- _TO DO_: Find the line with "camera: 150 degrees right, 5 degrees up". Repeat it and each line after it, exactly, down to the end of the records below.

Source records
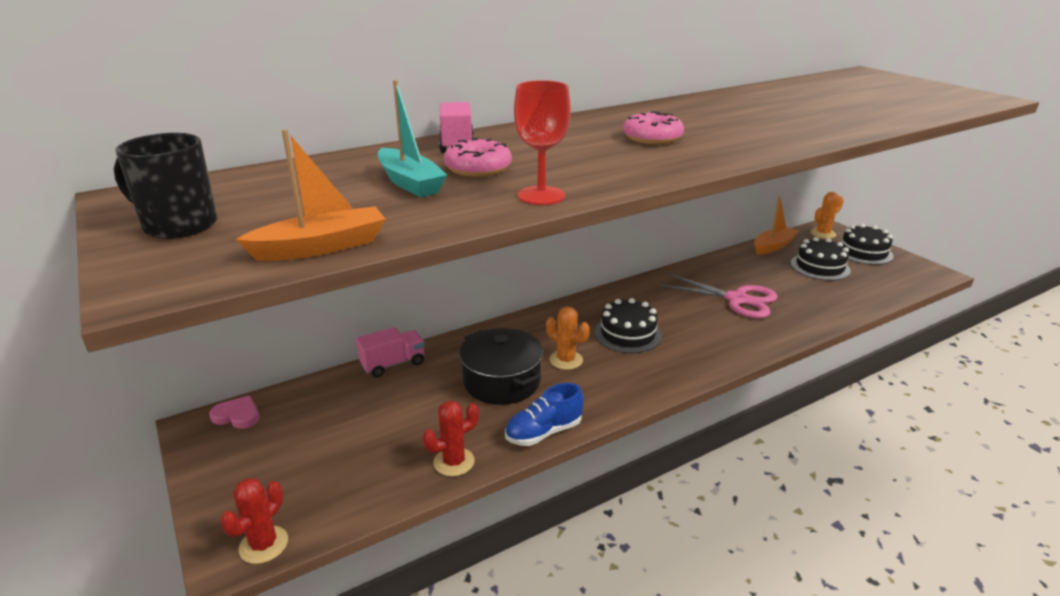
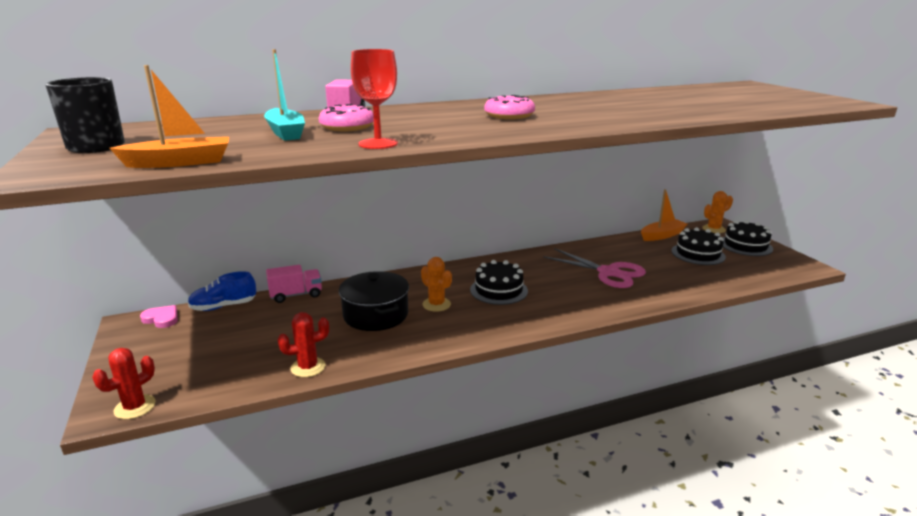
camera: 10 degrees right, 5 degrees down
(543, 432) = (391, 354): blue shoe -> blue shoe (223, 306)

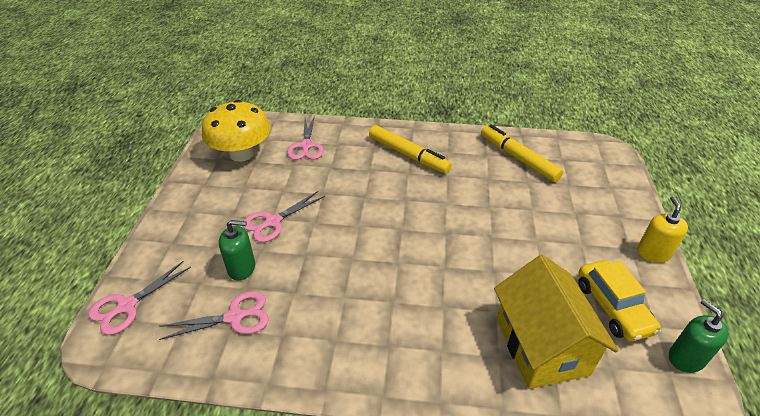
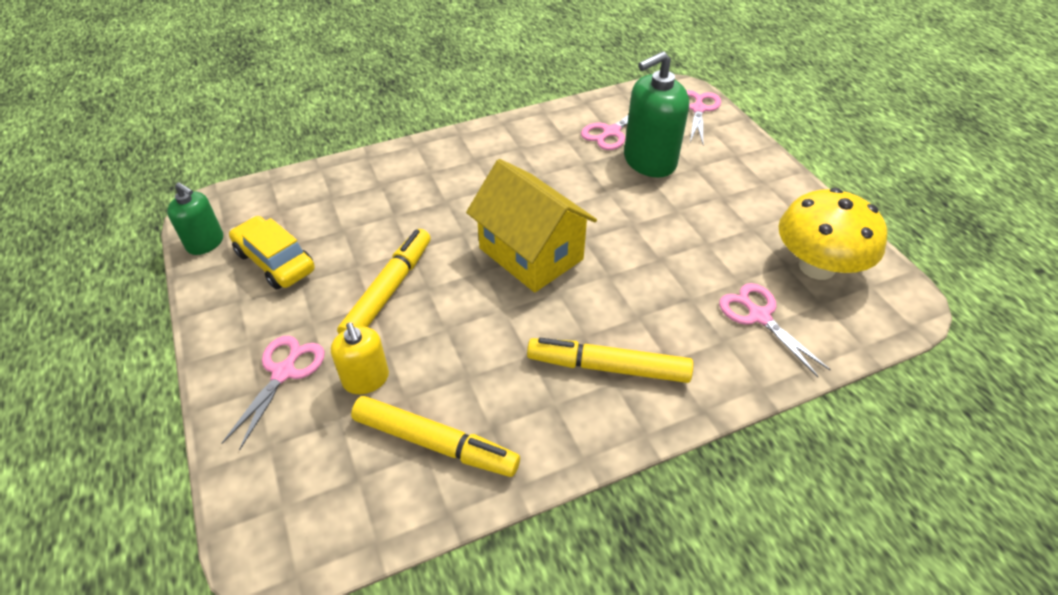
camera: 150 degrees right, 5 degrees up
(241, 268) = (649, 161): green soap dispenser -> green soap dispenser, size x1.72
(273, 222) = (673, 207): pink scissors -> pink scissors (284, 372)
(520, 245) = (389, 290): none -> yellow marker
(541, 346) = (344, 204): yellow house -> yellow house (531, 254)
(653, 253) = (217, 346): yellow soap dispenser -> yellow soap dispenser (366, 379)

- _ANSWER SPACE_:
camera: 150 degrees right, 5 degrees up
(241, 268) = (649, 161): green soap dispenser -> green soap dispenser, size x1.72
(273, 222) = (673, 207): pink scissors -> pink scissors (284, 372)
(520, 245) = (389, 290): none -> yellow marker
(541, 346) = (344, 204): yellow house -> yellow house (531, 254)
(653, 253) = (217, 346): yellow soap dispenser -> yellow soap dispenser (366, 379)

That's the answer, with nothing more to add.